**Entries supplied:**
::::::::::
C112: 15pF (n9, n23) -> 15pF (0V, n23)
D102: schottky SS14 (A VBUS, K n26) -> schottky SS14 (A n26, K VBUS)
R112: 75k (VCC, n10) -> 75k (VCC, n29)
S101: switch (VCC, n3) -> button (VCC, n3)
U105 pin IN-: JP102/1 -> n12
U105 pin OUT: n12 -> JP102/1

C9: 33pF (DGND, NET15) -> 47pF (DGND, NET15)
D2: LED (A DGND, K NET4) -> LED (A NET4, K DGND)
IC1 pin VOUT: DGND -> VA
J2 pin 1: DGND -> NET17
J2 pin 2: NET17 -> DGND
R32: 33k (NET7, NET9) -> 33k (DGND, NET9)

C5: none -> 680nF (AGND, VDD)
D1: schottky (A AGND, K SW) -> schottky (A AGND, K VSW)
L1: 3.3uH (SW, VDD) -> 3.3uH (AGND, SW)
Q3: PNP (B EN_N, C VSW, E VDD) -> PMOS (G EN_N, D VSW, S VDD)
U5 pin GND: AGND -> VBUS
::::::::::
**Action item:** Your answer must consist only of the lines from the start of the records above through the line with "J2 pin 2: NET17 -> DGND", each retyped exactly.

**Solution to this exercise:**
C112: 15pF (n9, n23) -> 15pF (0V, n23)
D102: schottky SS14 (A VBUS, K n26) -> schottky SS14 (A n26, K VBUS)
R112: 75k (VCC, n10) -> 75k (VCC, n29)
S101: switch (VCC, n3) -> button (VCC, n3)
U105 pin IN-: JP102/1 -> n12
U105 pin OUT: n12 -> JP102/1

C9: 33pF (DGND, NET15) -> 47pF (DGND, NET15)
D2: LED (A DGND, K NET4) -> LED (A NET4, K DGND)
IC1 pin VOUT: DGND -> VA
J2 pin 1: DGND -> NET17
J2 pin 2: NET17 -> DGND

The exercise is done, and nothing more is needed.